◆ What is being asked ◆
Pull out every line below holding the word "test".
· · · ·
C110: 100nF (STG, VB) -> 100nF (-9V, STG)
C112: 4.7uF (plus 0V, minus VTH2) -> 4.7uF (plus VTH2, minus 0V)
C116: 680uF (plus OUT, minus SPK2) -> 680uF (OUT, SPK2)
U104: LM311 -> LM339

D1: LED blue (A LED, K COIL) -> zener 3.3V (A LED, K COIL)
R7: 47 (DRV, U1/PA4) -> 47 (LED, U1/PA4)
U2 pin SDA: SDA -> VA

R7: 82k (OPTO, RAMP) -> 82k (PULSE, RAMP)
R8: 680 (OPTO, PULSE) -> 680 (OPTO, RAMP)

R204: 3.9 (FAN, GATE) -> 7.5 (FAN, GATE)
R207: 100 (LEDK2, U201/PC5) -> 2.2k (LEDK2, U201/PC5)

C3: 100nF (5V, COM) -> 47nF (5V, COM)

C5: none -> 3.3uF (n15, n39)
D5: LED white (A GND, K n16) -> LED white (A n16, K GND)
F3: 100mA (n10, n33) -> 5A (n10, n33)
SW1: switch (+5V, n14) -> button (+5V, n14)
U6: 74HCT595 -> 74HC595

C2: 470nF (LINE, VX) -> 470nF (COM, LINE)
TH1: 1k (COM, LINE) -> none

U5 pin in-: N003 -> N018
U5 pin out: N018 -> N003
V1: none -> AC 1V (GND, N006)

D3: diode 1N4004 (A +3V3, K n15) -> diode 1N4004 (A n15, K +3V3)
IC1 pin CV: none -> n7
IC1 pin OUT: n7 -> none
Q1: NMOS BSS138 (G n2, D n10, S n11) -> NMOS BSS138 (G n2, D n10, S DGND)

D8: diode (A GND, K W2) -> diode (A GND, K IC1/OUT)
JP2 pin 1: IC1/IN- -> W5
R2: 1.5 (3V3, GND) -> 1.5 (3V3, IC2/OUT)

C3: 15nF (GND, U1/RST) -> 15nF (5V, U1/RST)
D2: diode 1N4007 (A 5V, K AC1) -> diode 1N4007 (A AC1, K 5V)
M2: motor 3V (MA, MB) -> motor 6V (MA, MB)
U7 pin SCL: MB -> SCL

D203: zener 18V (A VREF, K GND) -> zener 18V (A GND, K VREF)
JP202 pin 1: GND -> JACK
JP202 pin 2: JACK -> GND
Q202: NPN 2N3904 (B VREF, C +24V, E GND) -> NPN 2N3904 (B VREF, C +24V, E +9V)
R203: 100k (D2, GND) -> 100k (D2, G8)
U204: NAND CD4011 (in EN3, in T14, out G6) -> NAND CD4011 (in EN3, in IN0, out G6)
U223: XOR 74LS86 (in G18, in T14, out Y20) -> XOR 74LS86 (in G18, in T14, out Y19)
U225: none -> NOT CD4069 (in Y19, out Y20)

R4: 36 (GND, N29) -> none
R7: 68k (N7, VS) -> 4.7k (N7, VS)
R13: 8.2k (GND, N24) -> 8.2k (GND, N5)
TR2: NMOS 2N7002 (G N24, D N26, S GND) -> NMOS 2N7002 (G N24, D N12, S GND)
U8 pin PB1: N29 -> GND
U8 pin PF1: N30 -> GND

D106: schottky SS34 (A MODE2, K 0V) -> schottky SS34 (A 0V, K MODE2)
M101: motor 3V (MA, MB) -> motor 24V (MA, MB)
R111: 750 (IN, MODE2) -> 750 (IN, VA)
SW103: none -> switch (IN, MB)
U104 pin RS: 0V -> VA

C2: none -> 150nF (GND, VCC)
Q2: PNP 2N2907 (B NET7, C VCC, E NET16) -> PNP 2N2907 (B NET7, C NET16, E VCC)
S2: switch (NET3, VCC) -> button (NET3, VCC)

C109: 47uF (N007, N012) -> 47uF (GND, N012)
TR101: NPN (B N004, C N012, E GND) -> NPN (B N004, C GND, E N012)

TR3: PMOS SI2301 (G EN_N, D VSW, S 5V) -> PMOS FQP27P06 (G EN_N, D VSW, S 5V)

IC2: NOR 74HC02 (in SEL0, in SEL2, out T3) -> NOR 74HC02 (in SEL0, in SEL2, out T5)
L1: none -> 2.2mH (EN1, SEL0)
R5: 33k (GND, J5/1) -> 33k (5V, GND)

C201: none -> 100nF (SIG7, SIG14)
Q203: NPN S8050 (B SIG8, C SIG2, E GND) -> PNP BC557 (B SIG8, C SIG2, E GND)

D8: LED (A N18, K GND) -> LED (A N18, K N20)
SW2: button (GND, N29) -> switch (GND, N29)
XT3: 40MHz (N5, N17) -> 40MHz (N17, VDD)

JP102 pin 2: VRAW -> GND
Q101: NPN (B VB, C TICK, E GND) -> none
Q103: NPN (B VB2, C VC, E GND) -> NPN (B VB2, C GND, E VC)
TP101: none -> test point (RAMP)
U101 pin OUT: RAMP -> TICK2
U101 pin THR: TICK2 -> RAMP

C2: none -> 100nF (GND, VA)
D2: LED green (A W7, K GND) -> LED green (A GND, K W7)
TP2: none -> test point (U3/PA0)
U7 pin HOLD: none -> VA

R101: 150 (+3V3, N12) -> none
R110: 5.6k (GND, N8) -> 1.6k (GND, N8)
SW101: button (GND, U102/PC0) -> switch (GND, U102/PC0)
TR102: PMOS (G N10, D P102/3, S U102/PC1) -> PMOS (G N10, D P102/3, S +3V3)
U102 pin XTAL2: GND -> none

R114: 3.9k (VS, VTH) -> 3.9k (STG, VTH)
· · · ·
◆ Result ◆
TP101: none -> test point (RAMP)
TP2: none -> test point (U3/PA0)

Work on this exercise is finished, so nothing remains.